Work request » When "camera" occurs in a line of the material, copy that line.

Records for processing »
______________________________

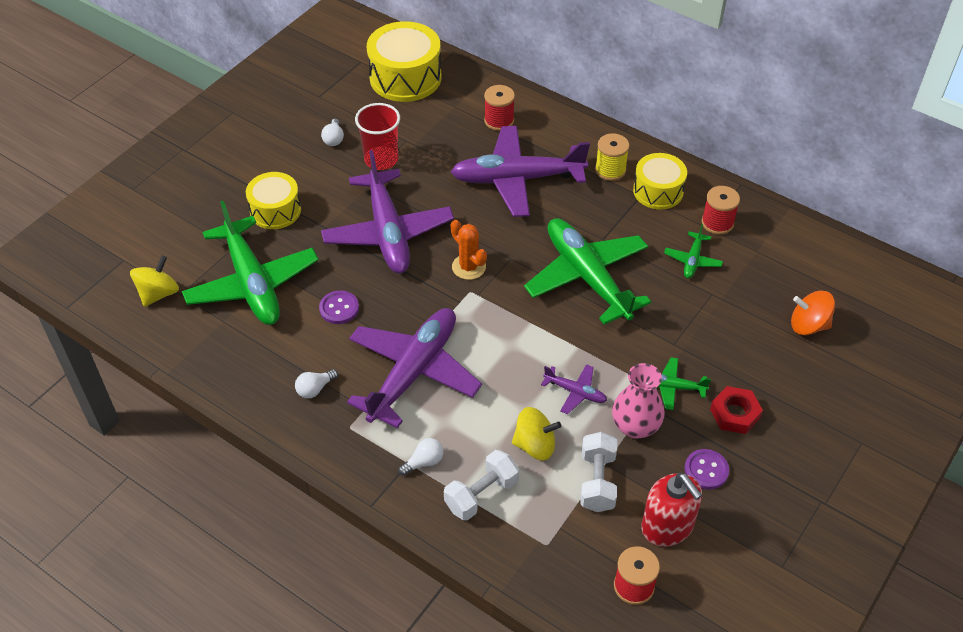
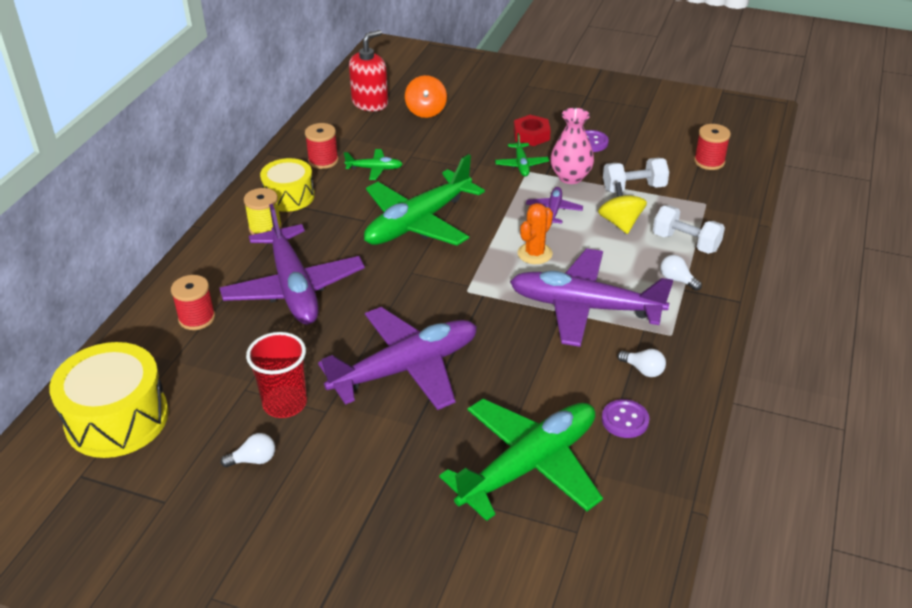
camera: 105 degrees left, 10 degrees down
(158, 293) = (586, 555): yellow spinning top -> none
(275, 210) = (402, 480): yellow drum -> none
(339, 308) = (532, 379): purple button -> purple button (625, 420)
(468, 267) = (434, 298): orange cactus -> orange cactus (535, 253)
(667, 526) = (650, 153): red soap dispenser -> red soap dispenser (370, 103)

______________________________

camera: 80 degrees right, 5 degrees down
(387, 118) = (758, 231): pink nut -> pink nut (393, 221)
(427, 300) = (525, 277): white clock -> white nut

______________________________

Expected answer »
camera: 105 degrees left, 10 degrees down
camera: 80 degrees right, 5 degrees down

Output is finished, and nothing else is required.